▶ [Task material]:
┄┄┄┄┄┄┄┄┄┄

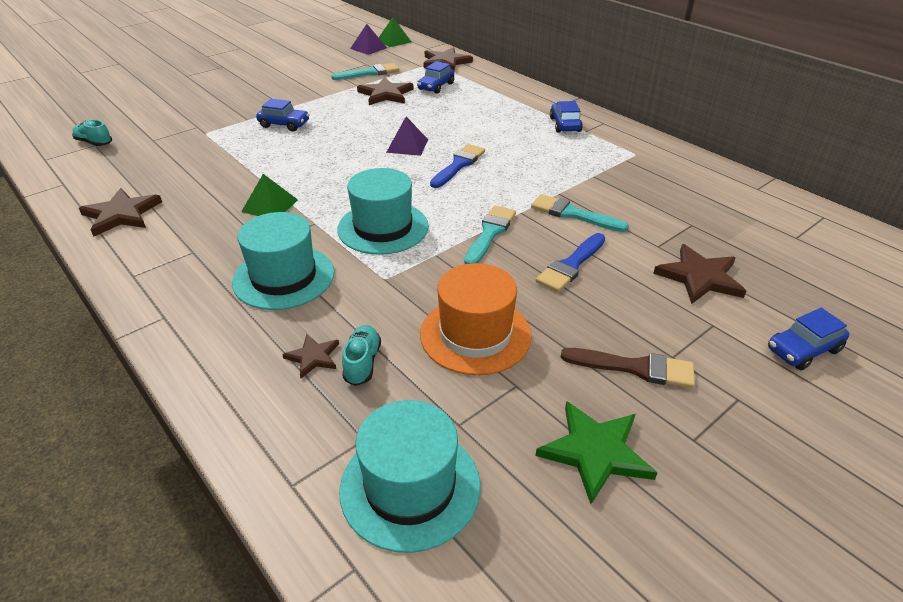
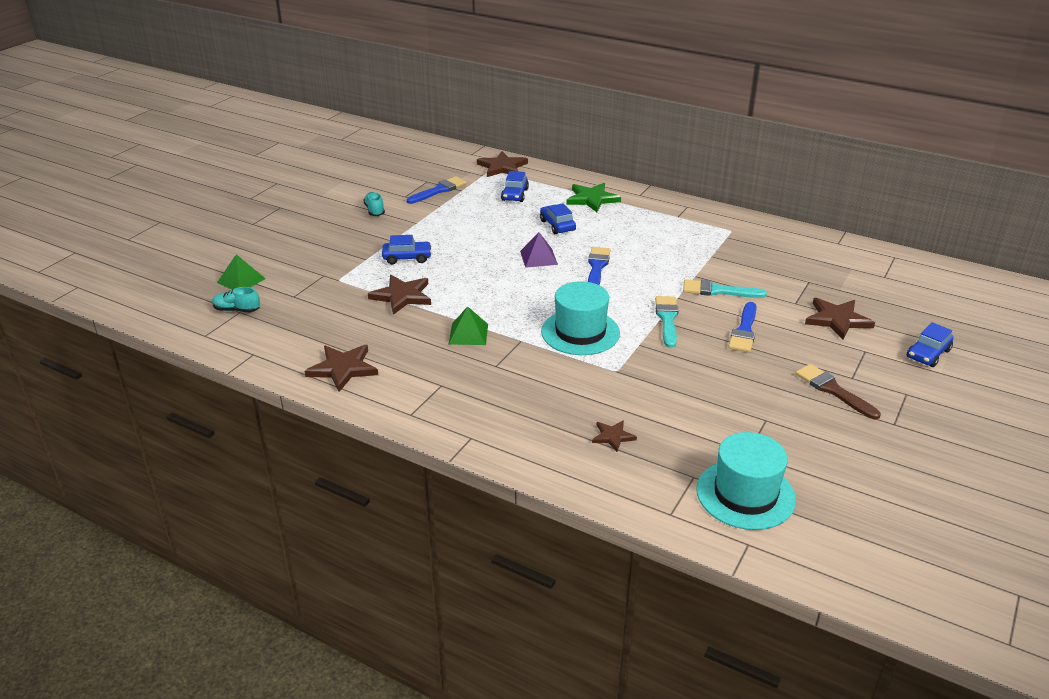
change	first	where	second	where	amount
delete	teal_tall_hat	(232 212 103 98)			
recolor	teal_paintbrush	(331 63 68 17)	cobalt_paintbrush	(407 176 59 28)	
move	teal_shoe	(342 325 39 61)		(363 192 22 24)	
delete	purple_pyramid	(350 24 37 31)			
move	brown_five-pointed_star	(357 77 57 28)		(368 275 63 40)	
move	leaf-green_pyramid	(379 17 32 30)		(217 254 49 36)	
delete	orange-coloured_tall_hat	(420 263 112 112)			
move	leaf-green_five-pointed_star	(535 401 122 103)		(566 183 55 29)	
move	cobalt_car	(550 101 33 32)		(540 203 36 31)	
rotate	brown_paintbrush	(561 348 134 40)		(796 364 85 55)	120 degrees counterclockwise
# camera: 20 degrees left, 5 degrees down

┄┄┄┄┄┄┄┄┄┄

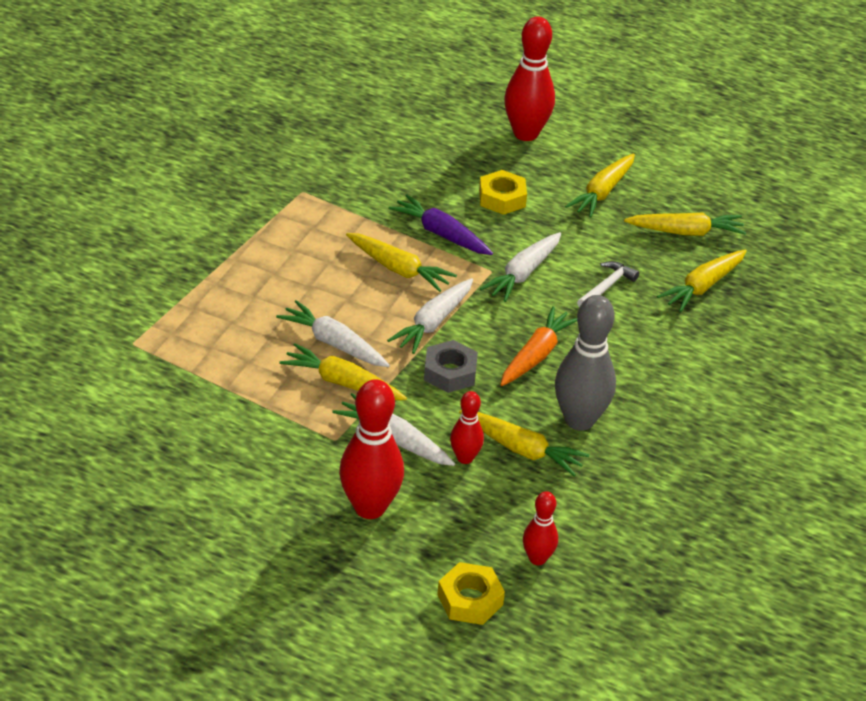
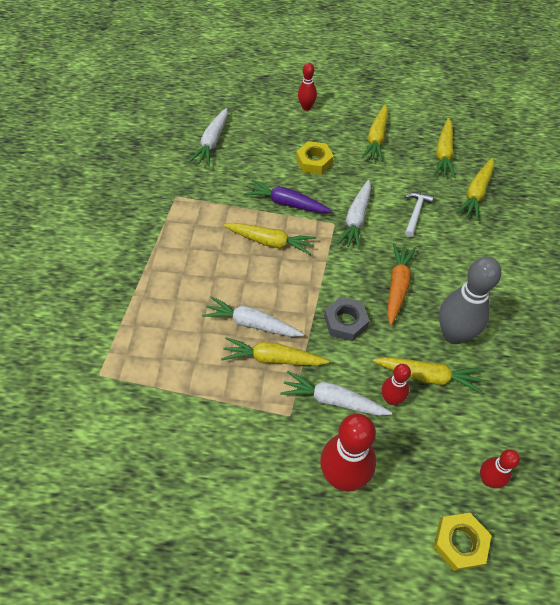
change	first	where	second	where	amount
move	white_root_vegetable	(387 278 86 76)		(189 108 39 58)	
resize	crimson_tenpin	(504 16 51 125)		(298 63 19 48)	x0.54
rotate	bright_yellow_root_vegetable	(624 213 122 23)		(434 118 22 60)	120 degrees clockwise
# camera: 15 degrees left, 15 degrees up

┄┄┄┄┄┄┄┄┄┄

▶ [Work request]: All lines of the data that hold "left" need to be copied.

▶ [Response]:
# camera: 20 degrees left, 5 degrees down
# camera: 15 degrees left, 15 degrees up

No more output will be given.